:: Data to examine

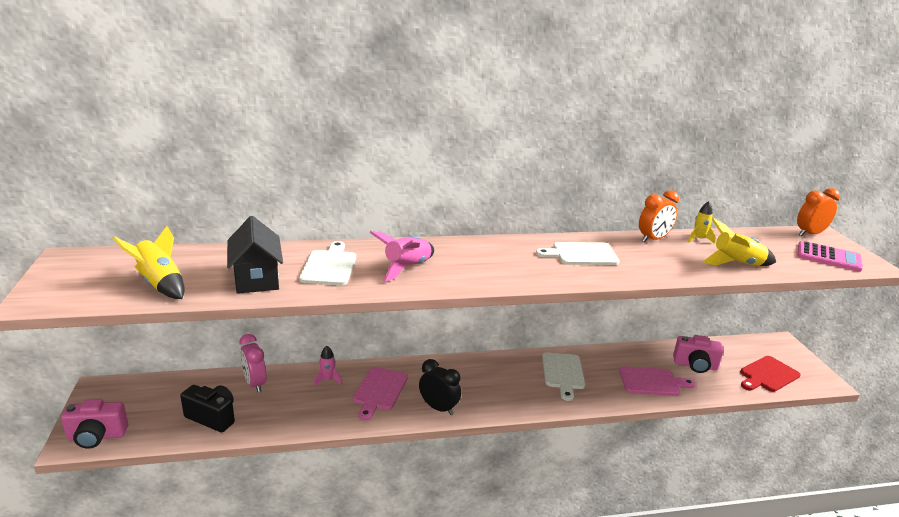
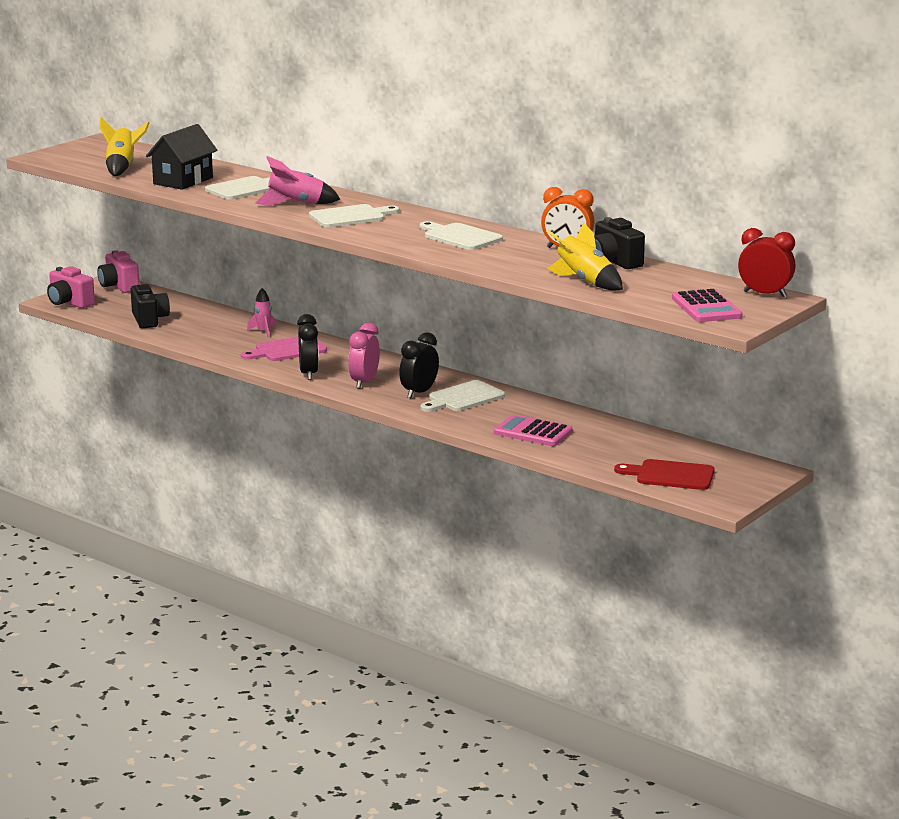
camera: 50 degrees right, 5 degrees down
(255, 384) = (209, 314): pink clock -> pink clock (364, 382)
(474, 265) = (350, 216): none -> white cutting board
(533, 384) = (419, 393): none -> black clock
(652, 382) = (533, 432): pink cutting board -> pink calculator
(695, 365) = (611, 442): pink camera -> pink camera (119, 286)
(698, 239) = (614, 262): yellow rocket -> black camera
(809, 234) = (765, 294): orange clock -> red clock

::::

Work task
Take the lines from the start of the material to the line with "(695, 365) = (611, 442): pink", both included, and transcribe them exactly without the pictures.

Solved problem
camera: 50 degrees right, 5 degrees down
(255, 384) = (209, 314): pink clock -> pink clock (364, 382)
(474, 265) = (350, 216): none -> white cutting board
(533, 384) = (419, 393): none -> black clock
(652, 382) = (533, 432): pink cutting board -> pink calculator
(695, 365) = (611, 442): pink camera -> pink camera (119, 286)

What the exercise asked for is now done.